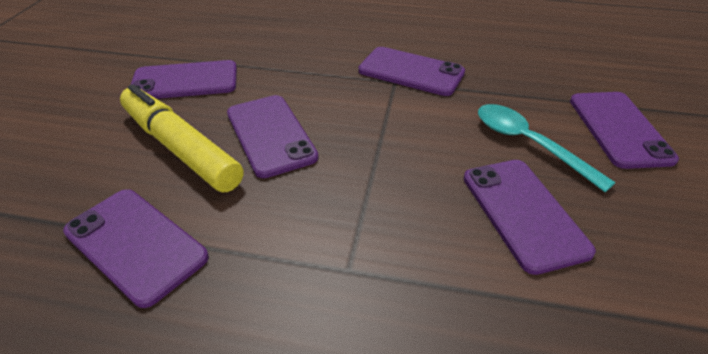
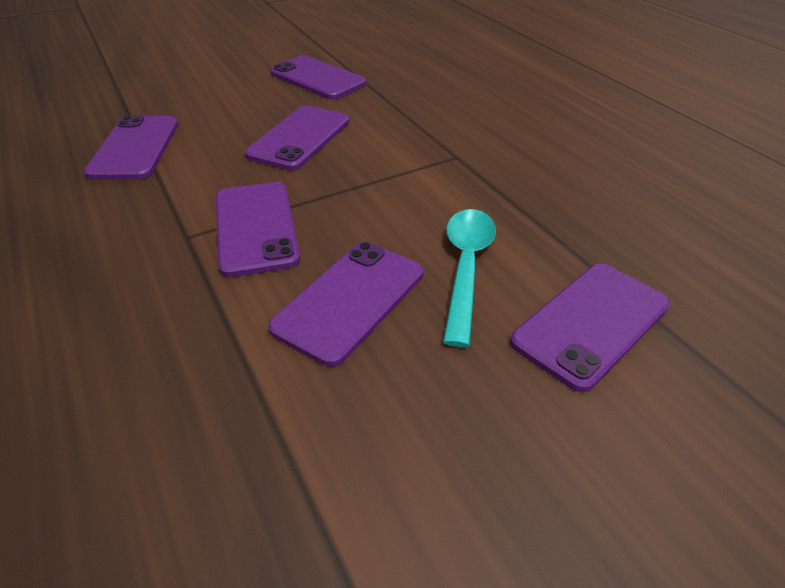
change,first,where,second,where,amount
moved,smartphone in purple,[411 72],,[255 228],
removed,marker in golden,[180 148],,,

········

Task — What is needed is an exact copy of the data, with the pictures removed.

Task response —
change,first,where,second,where,amount
moved,smartphone in purple,[411 72],,[255 228],
removed,marker in golden,[180 148],,,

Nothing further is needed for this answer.